Extracted data entries:

▬▬▬▬▬▬▬▬▬▬

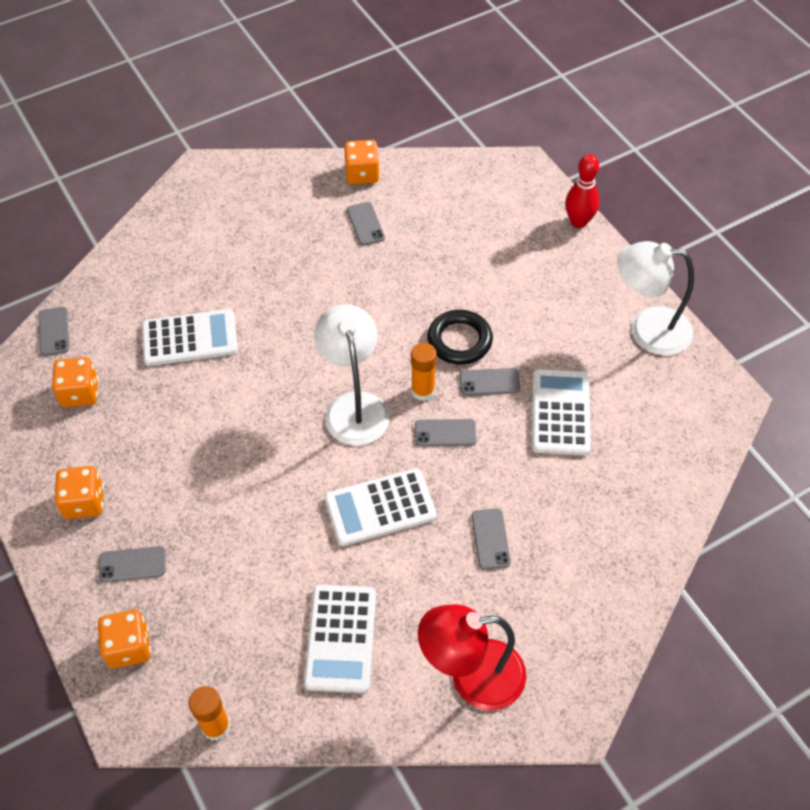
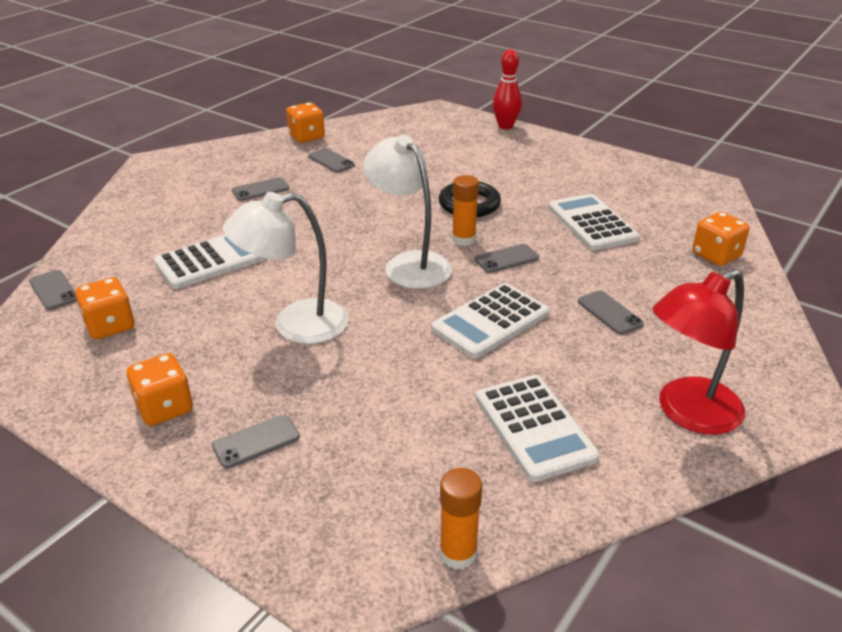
camera: 25 degrees left, 20 degrees down
(129, 647) = (299, 516): orange dice -> orange dice (716, 255)
(489, 382) = (516, 221): grey phone -> grey phone (260, 190)
(647, 330) = (612, 166): white lamp -> white lamp (295, 325)

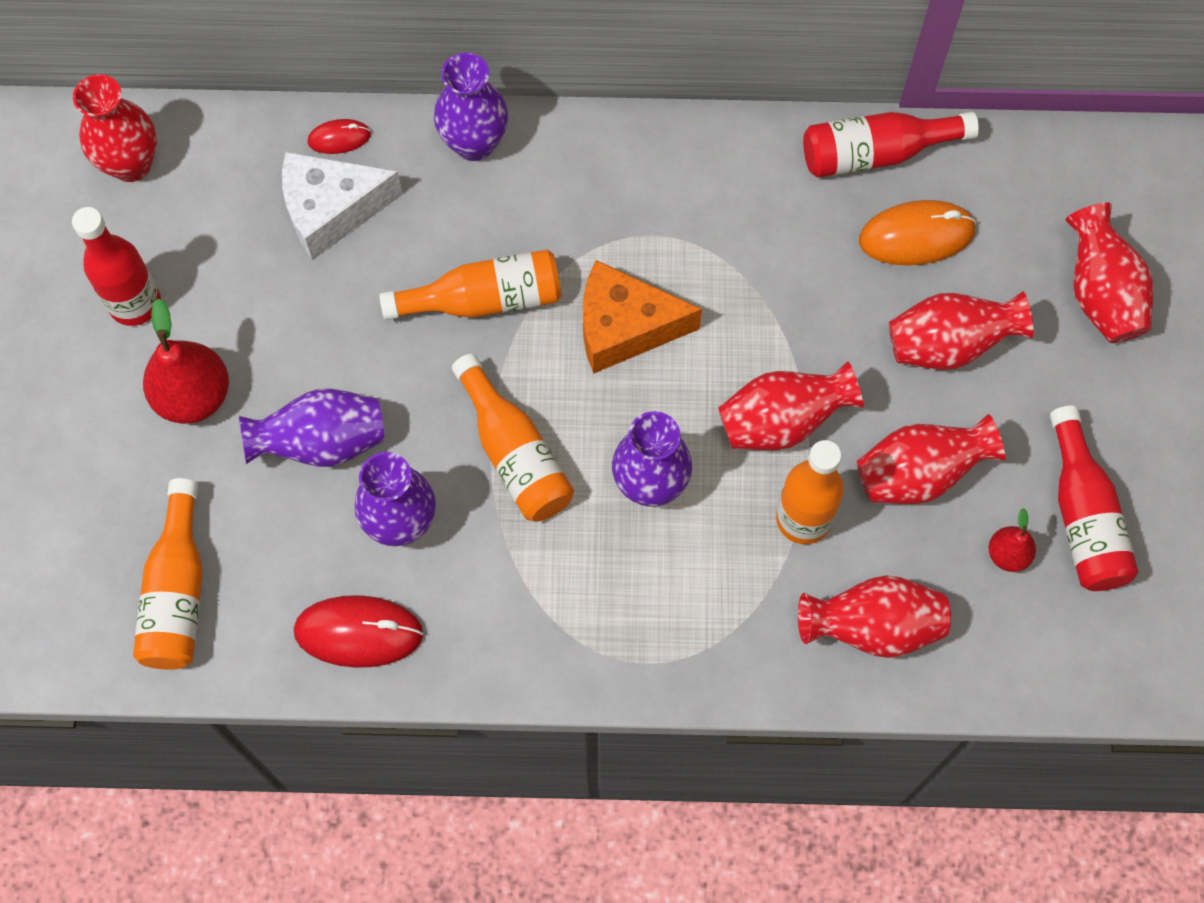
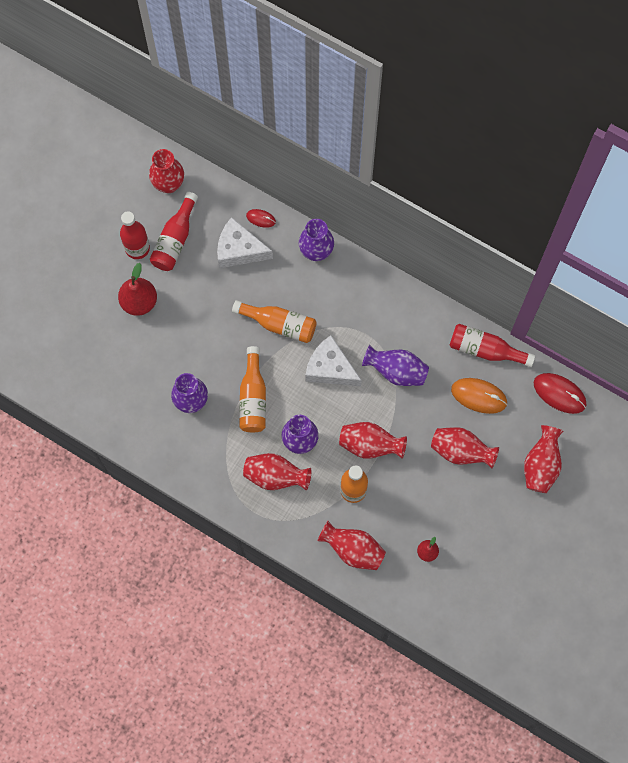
camera: 30 degrees right, 5 degrees up
(178, 592) = (89, 380): orange bottle -> none
(322, 443) = (179, 350): purple vase -> purple vase (396, 371)
(358, 632) = (150, 436): red mouse -> red mouse (559, 394)
(624, 327) = (330, 368): orange cheese -> white cheese
(918, 474) = (412, 498): red vase -> red vase (275, 476)
(1082, 517) = (469, 554): red bottle -> red bottle (175, 239)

▬▬▬▬▬▬▬▬▬▬

# Work instructions
Look through the entries above, find each line containing "degrees", and copy it.

# Written response
camera: 25 degrees left, 20 degrees down
camera: 30 degrees right, 5 degrees up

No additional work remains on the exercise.